What to do:
Only the lines from the one containing "yellow cone A7" through the last line of the material should be returned, each exactly as it stands.

Input for this task:
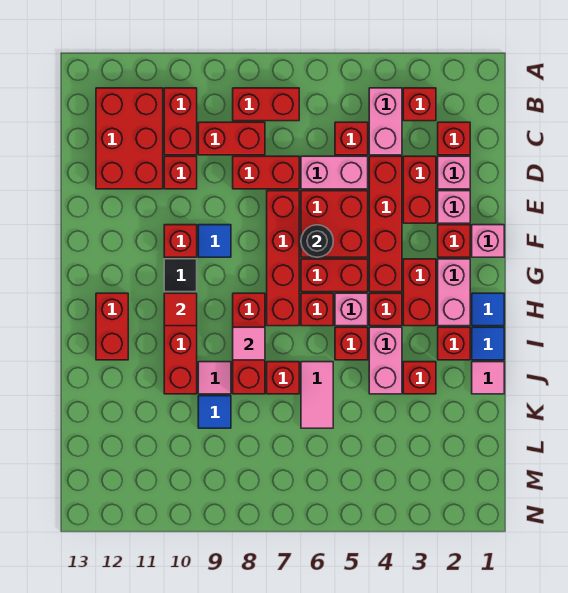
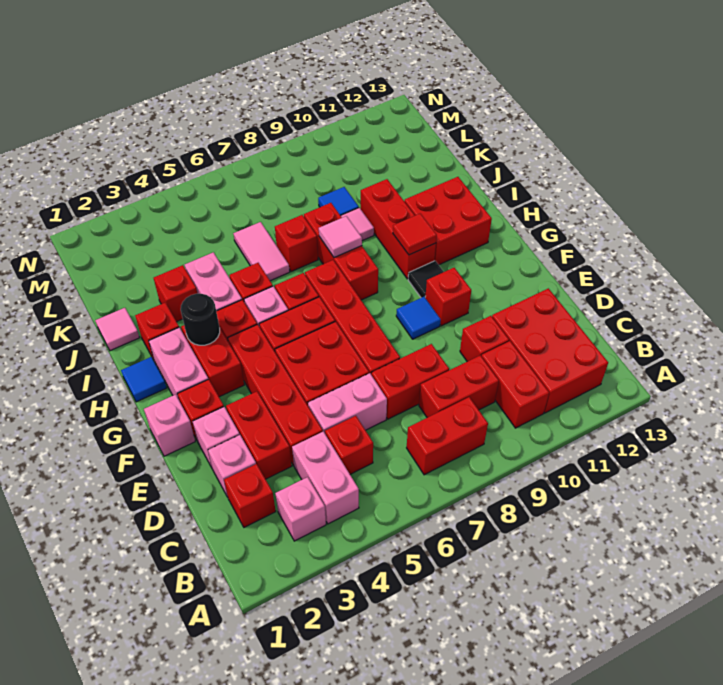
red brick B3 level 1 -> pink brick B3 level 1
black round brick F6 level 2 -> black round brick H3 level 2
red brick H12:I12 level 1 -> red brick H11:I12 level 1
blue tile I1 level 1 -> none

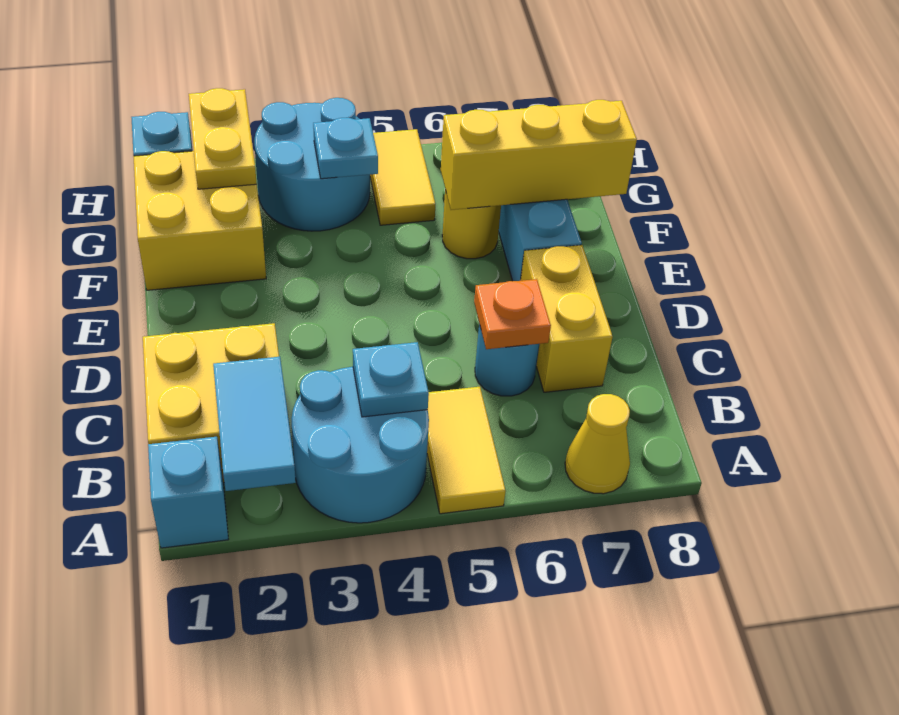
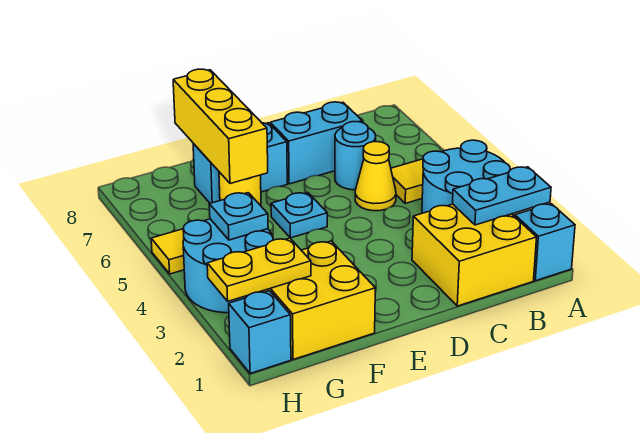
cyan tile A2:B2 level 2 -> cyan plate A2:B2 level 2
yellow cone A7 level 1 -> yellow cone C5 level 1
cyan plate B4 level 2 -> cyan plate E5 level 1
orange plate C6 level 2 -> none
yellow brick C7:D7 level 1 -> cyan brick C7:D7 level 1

Expected answer:
yellow cone A7 level 1 -> yellow cone C5 level 1
cyan plate B4 level 2 -> cyan plate E5 level 1
orange plate C6 level 2 -> none
yellow brick C7:D7 level 1 -> cyan brick C7:D7 level 1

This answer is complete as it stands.